What the task asks:
The result should be every line in the data below that carries the string "lime".
:: Data for this task
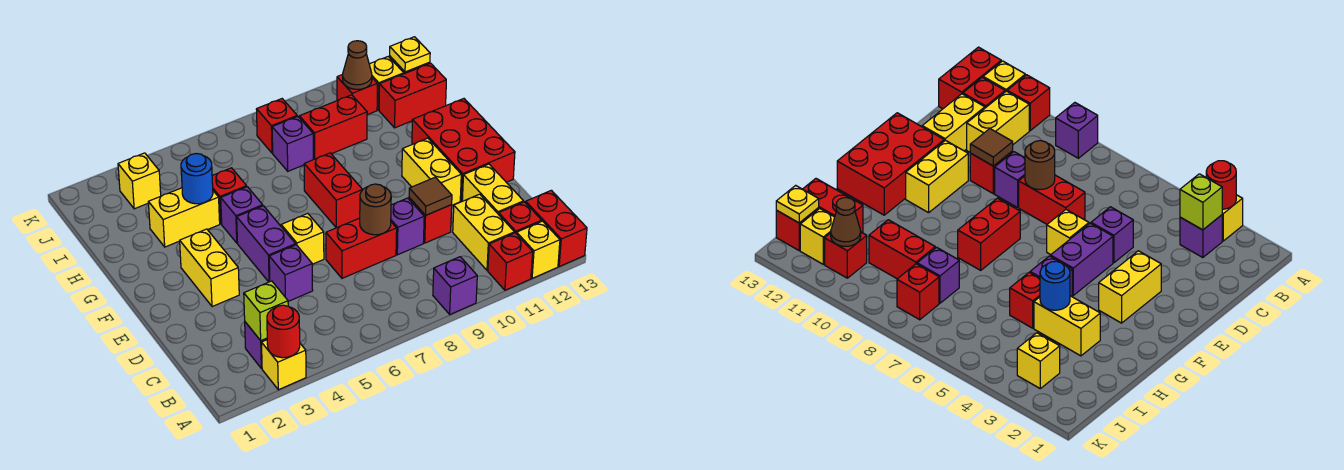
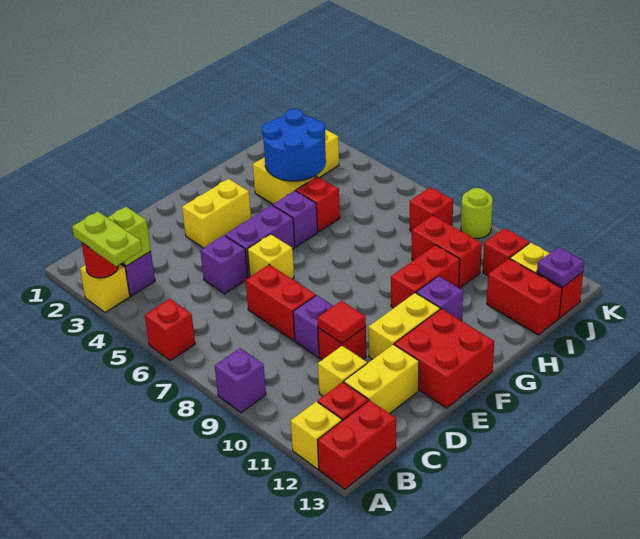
none -> lime plate A3:A4 level 3
red brick A11 level 1 -> red brick A6 level 1
yellow brick B11:C11 level 1 -> yellow brick C11 level 1
brown round brick D8 level 2 -> none
brown tile D10 level 2 -> red tile D10 level 2
red brick E12:G13 level 1 -> red brick E12:F13 level 1
red brick F8:G8 level 1 -> red brick G10:H10 level 1
blue round brick H4 level 2 -> blue round brick H3:I4 level 2
purple brick I8 level 1 -> purple brick G11 level 1
brown cone J11 level 2 -> none
yellow plate J13 level 2 -> purple plate J13 level 2
none -> lime round brick K9 level 1

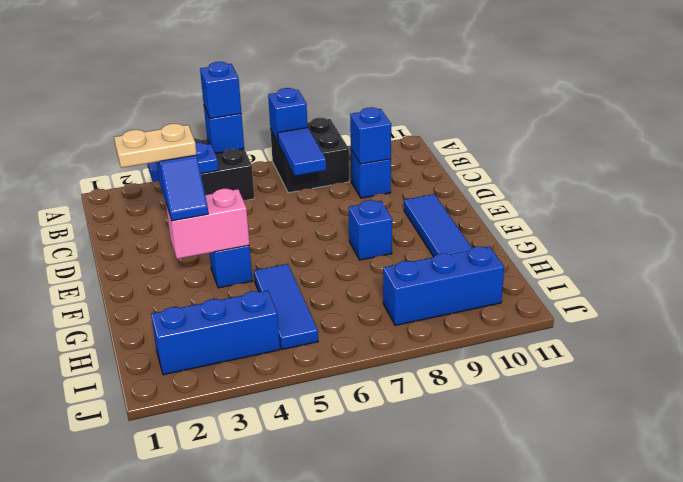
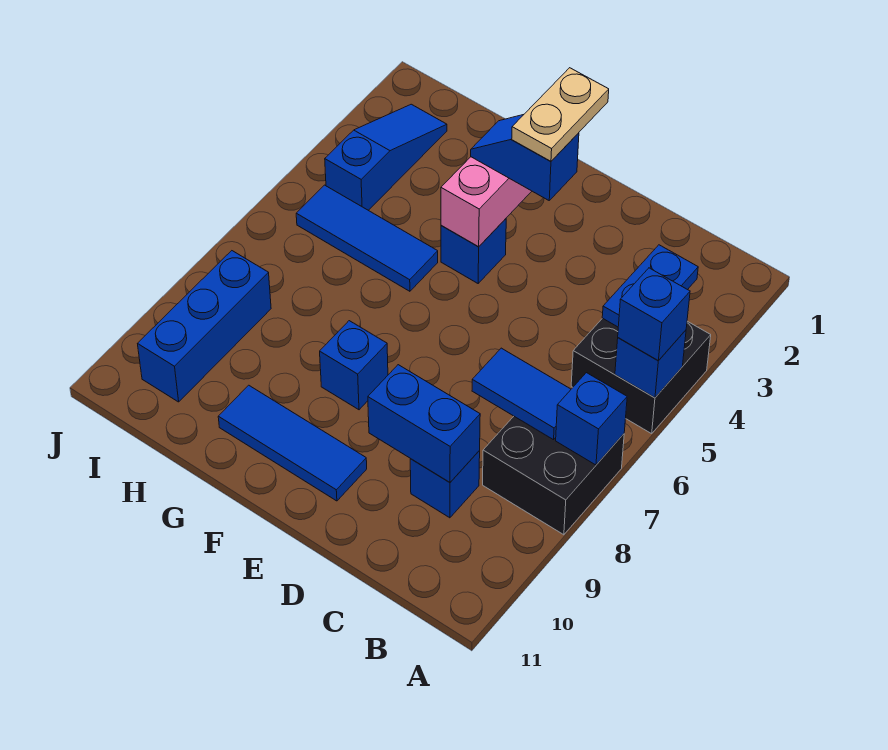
blue brick C9 level 2 -> blue brick C9:D9 level 2
blue brick I2:I4 level 1 -> blue slope I2:I4 level 1 top 4

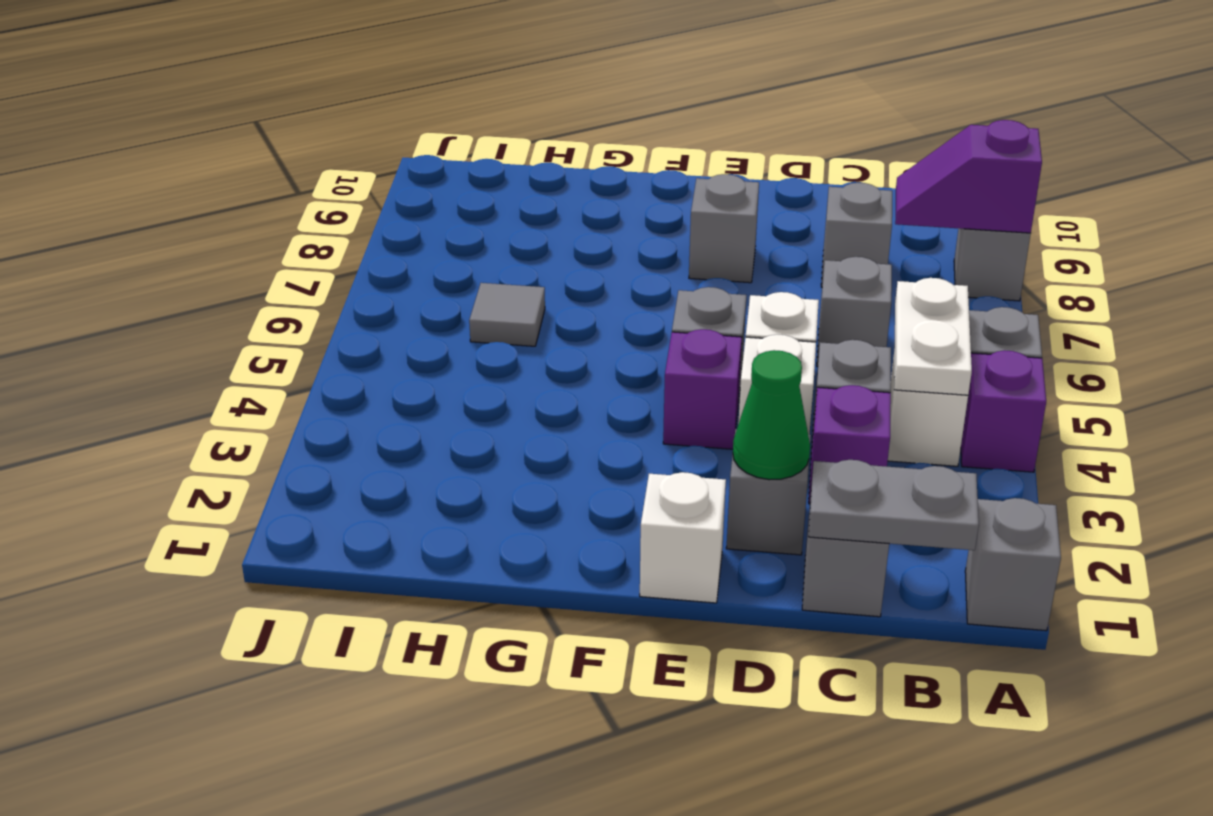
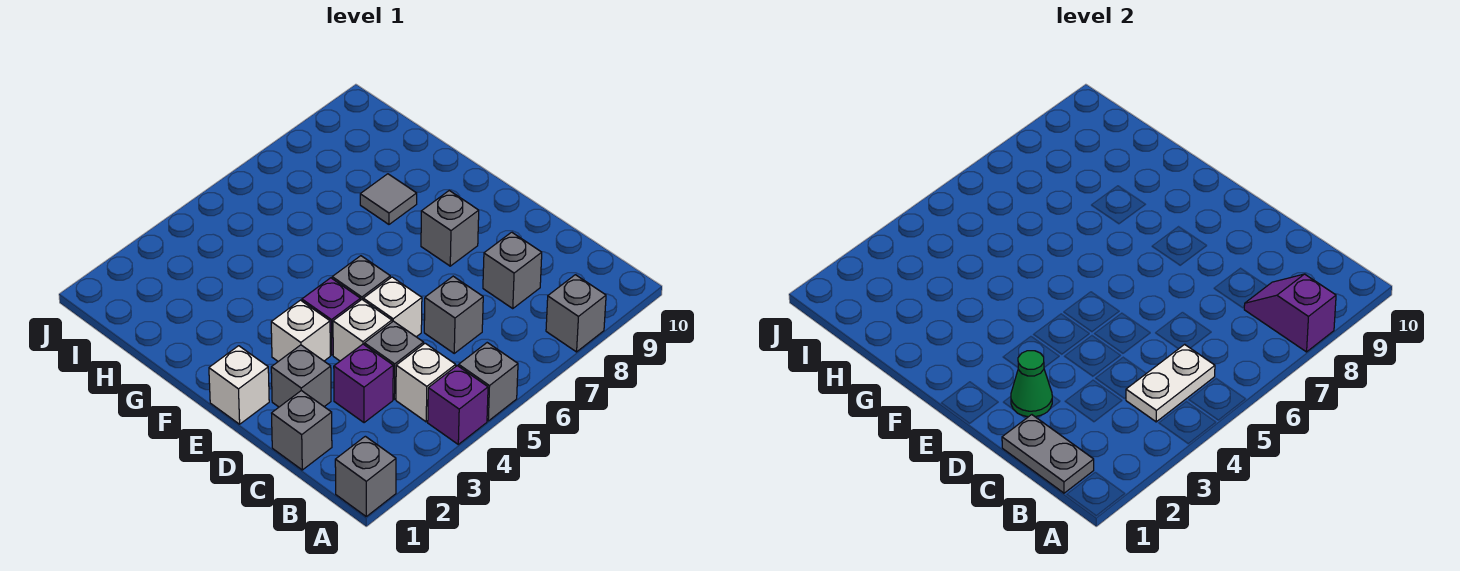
none -> white brick E3 level 1
grey tile H6 level 1 -> grey tile G8 level 1

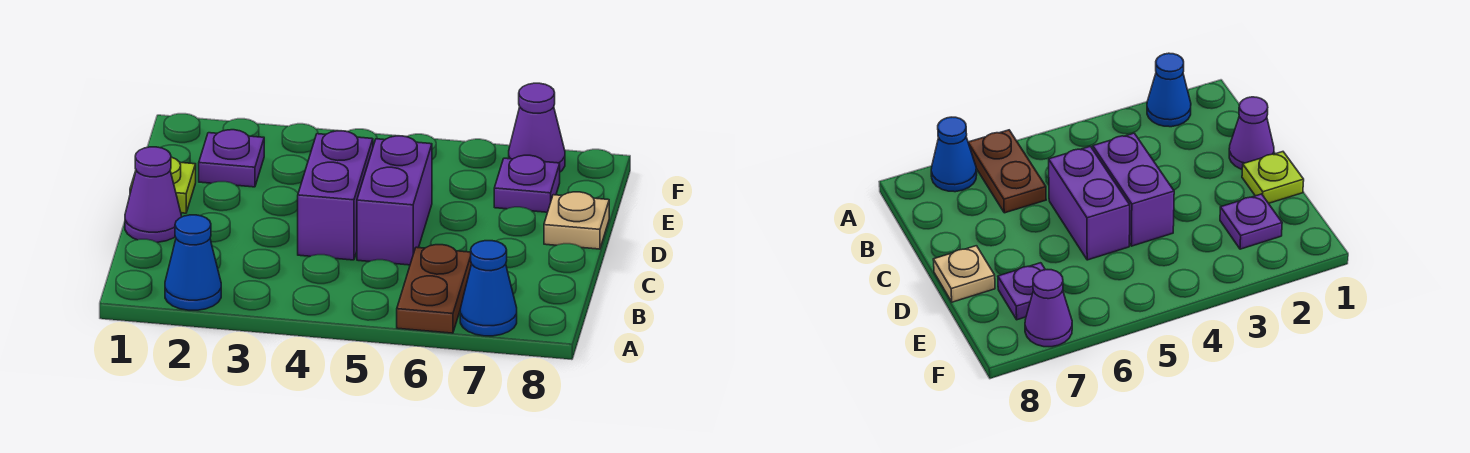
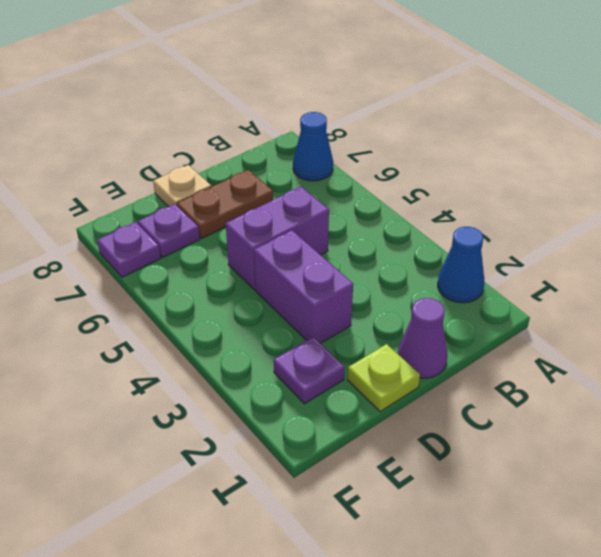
brown plate A6:B6 level 1 -> brown plate C7:D7 level 1
purple brick C4:D4 level 1 -> purple brick D3:D4 level 1
purple cone F7 level 1 -> purple plate F7 level 1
::::
Answer box:
none -> lime plate A3:A4 level 3
none -> lime round brick K9 level 1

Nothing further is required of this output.